--- BEGIN ---

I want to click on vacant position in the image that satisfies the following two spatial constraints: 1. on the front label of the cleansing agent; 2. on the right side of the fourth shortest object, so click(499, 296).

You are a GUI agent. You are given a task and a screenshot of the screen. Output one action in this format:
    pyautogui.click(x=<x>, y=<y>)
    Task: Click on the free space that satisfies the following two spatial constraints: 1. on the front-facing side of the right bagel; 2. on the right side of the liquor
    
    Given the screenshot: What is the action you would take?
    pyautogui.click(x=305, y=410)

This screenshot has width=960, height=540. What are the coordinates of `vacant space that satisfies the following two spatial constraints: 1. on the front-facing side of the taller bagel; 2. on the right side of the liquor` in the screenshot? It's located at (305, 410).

--- END ---

REQUIRED TASK: Rewrite all of the rows above, replacing "liquor" with "wine bottle" everywhere and keeping everything else the same.

RESPONSE BELOW:
I want to click on vacant position in the image that satisfies the following two spatial constraints: 1. on the front label of the cleansing agent; 2. on the right side of the fourth shortest object, so click(499, 296).

You are a GUI agent. You are given a task and a screenshot of the screen. Output one action in this format:
    pyautogui.click(x=<x>, y=<y>)
    Task: Click on the free space that satisfies the following two spatial constraints: 1. on the front-facing side of the right bagel; 2. on the right side of the wine bottle
    
    Given the screenshot: What is the action you would take?
    pyautogui.click(x=305, y=410)

This screenshot has width=960, height=540. What are the coordinates of `vacant space that satisfies the following two spatial constraints: 1. on the front-facing side of the taller bagel; 2. on the right side of the wine bottle` in the screenshot? It's located at (305, 410).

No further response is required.